◆ **Set task**:
Extract every line of the material below that contains the string "kern", treating uppercase and lowercase letters as different.

◆ **Dataset rows**:

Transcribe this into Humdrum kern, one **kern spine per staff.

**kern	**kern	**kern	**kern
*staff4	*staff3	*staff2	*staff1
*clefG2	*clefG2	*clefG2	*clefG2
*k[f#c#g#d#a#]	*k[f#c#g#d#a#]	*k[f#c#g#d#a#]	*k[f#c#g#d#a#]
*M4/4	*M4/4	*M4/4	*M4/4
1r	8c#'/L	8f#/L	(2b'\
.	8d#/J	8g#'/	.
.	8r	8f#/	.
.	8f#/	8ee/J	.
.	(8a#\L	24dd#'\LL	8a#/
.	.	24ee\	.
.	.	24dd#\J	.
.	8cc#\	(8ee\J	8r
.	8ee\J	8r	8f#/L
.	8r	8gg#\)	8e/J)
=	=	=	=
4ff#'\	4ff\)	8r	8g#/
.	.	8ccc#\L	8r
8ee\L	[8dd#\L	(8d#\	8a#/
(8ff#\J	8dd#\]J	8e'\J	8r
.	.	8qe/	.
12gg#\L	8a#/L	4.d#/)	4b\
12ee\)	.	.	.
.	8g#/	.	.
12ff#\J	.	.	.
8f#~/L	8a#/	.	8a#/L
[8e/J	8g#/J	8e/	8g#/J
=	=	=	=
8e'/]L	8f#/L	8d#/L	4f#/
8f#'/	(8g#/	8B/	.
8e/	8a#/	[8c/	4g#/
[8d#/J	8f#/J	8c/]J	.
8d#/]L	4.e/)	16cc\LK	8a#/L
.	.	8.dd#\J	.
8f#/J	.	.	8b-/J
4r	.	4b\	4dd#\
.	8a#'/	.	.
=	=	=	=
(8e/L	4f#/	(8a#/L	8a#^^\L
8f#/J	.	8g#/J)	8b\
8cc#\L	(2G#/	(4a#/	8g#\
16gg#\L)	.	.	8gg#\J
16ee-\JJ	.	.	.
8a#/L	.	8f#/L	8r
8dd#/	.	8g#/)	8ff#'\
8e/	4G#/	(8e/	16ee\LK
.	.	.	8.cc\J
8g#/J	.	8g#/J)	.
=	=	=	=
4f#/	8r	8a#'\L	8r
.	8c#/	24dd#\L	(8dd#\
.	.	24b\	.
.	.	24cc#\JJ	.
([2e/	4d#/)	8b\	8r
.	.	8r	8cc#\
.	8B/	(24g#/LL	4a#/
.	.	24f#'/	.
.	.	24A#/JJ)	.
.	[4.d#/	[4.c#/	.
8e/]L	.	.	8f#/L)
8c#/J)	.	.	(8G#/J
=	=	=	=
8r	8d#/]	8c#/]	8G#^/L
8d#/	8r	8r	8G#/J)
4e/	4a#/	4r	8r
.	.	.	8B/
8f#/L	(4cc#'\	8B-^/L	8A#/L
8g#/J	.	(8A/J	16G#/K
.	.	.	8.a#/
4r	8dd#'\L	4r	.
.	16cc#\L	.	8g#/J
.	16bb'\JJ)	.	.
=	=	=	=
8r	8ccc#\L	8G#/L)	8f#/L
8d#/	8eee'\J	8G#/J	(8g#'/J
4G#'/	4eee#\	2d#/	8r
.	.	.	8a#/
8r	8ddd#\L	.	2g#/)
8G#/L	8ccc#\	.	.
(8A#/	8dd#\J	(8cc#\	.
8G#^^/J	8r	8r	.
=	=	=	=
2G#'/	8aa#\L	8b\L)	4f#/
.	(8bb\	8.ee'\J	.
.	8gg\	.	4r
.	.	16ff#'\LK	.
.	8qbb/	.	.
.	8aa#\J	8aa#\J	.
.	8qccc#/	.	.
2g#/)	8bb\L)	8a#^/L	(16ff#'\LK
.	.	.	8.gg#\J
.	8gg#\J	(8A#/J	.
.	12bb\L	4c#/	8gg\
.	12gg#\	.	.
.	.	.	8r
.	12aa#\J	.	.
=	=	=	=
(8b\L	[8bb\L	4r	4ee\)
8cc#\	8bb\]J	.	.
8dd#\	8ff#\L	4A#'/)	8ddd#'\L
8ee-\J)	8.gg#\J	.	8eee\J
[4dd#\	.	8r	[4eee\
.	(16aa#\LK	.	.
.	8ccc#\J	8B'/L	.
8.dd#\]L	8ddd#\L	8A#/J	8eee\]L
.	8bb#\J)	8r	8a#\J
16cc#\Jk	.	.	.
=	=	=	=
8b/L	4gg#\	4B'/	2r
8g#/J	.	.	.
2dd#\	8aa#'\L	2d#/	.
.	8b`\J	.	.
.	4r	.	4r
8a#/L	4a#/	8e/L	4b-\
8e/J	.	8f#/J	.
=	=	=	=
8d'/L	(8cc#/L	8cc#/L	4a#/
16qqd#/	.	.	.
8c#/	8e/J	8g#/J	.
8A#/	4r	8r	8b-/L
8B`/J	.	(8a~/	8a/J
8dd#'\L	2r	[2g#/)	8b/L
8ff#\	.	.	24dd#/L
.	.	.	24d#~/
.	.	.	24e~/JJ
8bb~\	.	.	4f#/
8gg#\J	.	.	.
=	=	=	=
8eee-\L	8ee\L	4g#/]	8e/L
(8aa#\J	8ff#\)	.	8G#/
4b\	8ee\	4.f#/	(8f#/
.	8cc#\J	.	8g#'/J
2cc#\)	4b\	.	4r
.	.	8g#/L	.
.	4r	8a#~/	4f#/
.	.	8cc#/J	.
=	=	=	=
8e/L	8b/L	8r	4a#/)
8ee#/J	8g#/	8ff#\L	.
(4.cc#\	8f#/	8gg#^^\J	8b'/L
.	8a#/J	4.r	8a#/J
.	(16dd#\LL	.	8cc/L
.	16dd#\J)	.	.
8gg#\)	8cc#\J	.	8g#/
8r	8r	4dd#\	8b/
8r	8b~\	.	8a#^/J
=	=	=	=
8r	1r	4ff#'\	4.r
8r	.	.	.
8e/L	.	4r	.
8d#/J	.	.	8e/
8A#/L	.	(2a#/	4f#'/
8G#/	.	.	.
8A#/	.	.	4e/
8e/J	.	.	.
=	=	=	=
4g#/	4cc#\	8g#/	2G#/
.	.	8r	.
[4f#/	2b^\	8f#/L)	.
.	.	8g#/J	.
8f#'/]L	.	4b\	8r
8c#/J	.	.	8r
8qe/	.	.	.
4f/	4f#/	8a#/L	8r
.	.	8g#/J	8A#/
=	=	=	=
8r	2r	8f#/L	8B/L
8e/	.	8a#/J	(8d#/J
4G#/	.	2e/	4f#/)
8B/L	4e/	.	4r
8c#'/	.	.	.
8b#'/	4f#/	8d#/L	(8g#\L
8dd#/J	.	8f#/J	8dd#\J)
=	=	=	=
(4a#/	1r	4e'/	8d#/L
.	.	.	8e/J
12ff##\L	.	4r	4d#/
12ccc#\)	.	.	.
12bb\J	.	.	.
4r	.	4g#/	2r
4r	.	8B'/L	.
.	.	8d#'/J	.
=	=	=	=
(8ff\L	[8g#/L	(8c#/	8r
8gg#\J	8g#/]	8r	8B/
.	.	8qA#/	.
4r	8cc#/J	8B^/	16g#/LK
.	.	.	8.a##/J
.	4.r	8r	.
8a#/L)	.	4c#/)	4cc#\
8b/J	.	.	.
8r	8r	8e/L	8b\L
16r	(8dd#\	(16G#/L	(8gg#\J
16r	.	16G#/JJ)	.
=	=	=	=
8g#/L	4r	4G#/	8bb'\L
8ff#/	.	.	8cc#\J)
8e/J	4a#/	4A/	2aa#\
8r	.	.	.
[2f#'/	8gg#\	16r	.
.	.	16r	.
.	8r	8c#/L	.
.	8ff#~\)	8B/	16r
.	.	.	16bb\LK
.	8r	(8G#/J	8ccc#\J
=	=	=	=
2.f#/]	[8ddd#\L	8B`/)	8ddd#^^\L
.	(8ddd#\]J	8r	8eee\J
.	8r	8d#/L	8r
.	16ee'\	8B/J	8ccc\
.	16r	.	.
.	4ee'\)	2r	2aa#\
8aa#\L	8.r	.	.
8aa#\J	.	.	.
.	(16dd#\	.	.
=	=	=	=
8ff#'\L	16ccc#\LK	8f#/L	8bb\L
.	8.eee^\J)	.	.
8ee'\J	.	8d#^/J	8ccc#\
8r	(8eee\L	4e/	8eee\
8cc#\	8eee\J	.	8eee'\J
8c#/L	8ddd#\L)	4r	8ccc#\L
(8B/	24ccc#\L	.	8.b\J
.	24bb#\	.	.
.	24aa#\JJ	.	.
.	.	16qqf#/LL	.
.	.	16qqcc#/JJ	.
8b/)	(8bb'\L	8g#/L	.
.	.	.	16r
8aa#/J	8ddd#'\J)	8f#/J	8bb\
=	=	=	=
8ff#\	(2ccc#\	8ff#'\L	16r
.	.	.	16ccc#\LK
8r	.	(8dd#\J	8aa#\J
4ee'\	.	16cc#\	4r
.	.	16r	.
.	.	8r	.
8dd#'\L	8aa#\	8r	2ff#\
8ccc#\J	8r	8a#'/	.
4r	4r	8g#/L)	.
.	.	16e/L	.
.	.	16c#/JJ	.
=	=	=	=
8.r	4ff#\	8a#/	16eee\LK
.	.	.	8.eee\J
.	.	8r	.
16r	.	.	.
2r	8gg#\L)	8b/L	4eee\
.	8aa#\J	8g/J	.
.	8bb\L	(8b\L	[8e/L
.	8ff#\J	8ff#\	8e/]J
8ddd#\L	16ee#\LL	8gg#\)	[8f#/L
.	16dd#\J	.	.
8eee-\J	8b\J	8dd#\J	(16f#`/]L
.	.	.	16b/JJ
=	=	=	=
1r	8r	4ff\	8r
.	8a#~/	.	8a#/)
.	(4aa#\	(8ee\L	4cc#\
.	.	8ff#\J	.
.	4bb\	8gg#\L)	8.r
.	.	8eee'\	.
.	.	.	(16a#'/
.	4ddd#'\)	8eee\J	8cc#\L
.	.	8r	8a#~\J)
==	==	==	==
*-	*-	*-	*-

◆ **Finished answer**:
Transcribe this into Humdrum kern, one **kern spine per staff.
**kern	**kern	**kern	**kern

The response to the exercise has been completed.